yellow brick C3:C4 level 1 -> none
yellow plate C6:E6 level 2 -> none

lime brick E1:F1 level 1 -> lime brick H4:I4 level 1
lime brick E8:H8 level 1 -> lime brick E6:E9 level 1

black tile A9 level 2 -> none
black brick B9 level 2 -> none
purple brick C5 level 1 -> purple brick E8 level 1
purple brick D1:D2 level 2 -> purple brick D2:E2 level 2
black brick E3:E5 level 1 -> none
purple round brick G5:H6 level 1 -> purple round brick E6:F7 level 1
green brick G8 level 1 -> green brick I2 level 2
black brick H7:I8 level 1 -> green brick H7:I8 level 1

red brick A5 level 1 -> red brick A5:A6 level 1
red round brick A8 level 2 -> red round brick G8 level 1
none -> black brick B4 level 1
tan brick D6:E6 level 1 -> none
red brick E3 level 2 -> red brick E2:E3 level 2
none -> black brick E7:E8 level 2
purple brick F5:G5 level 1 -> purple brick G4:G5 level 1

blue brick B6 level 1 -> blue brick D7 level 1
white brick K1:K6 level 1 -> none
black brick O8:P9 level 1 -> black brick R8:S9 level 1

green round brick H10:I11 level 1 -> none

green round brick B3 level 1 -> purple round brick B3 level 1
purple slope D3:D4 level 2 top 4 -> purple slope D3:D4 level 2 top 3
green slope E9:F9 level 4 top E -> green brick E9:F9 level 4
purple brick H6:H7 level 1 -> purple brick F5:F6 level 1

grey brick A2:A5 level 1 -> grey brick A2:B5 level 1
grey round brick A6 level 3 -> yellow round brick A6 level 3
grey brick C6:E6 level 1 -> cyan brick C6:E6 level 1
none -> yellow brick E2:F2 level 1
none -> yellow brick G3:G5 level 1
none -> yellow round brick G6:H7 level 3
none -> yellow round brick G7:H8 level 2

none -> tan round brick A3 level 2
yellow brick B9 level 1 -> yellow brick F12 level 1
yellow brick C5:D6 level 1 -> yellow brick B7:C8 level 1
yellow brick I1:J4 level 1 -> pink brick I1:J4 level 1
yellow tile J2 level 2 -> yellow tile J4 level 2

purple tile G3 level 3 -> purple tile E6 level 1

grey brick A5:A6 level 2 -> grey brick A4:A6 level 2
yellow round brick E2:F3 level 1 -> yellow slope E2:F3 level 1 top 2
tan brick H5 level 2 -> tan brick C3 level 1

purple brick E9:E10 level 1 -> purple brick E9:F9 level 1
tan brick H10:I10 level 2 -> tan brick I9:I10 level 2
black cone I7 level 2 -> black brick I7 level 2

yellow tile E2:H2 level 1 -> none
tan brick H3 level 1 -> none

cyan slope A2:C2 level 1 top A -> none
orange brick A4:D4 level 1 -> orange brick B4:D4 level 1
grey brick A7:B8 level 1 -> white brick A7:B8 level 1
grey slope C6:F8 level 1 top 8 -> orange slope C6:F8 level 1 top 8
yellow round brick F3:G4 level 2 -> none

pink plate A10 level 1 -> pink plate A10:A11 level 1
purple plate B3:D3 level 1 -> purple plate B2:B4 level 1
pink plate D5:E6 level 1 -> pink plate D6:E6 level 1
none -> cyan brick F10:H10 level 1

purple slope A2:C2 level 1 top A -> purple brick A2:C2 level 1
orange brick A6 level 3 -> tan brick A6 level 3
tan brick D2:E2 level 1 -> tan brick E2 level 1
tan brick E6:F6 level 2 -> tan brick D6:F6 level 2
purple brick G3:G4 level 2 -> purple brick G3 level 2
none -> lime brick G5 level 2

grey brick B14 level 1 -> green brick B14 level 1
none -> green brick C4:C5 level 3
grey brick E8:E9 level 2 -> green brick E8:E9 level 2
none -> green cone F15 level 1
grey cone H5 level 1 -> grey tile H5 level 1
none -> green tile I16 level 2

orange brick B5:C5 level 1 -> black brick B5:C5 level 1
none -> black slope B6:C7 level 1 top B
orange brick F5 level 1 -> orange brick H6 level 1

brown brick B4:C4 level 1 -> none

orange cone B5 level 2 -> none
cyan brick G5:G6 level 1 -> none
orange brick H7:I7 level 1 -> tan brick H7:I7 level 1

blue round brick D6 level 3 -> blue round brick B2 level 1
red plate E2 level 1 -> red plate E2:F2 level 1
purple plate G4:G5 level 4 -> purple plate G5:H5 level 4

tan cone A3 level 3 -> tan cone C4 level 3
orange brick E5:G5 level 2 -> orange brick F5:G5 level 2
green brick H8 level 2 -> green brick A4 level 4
=-=-=-=-=
About this exercise
In the records above, copy exactly the lines from the one that contains "purple plate G4:G5" through the last, and nothing else.

Result of this exercise
purple plate G4:G5 level 4 -> purple plate G5:H5 level 4

tan cone A3 level 3 -> tan cone C4 level 3
orange brick E5:G5 level 2 -> orange brick F5:G5 level 2
green brick H8 level 2 -> green brick A4 level 4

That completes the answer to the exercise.